- **Your instructions**: Find the line with "red cutting board: 12 -> 9" in the records below. Copy it and every line after it, up to and including the line with "brown dice: 2 -> 6".

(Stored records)
++++++
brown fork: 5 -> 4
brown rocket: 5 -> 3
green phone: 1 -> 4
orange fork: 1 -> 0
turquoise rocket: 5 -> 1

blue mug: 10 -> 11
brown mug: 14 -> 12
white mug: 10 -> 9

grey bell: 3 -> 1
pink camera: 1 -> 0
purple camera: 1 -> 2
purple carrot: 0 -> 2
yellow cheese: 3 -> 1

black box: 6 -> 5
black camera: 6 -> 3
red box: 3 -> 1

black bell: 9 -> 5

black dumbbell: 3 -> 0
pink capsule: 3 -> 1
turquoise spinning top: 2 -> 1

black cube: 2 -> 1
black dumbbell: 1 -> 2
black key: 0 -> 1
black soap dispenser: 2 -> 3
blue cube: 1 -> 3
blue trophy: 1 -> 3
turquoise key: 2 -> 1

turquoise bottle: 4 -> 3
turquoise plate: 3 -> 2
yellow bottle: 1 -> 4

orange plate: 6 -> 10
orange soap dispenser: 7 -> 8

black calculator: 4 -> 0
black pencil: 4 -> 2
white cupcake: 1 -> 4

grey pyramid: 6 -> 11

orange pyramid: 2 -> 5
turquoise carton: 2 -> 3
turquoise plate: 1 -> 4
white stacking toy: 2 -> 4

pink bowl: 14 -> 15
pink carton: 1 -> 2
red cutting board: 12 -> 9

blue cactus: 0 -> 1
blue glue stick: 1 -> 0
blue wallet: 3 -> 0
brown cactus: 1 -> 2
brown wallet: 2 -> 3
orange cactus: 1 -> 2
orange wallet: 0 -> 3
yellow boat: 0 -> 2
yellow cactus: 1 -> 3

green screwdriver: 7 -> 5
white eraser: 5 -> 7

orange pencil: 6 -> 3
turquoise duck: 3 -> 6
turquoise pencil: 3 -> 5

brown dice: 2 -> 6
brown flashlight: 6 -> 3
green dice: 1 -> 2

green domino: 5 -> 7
++++++
- **Task output**:
red cutting board: 12 -> 9

blue cactus: 0 -> 1
blue glue stick: 1 -> 0
blue wallet: 3 -> 0
brown cactus: 1 -> 2
brown wallet: 2 -> 3
orange cactus: 1 -> 2
orange wallet: 0 -> 3
yellow boat: 0 -> 2
yellow cactus: 1 -> 3

green screwdriver: 7 -> 5
white eraser: 5 -> 7

orange pencil: 6 -> 3
turquoise duck: 3 -> 6
turquoise pencil: 3 -> 5

brown dice: 2 -> 6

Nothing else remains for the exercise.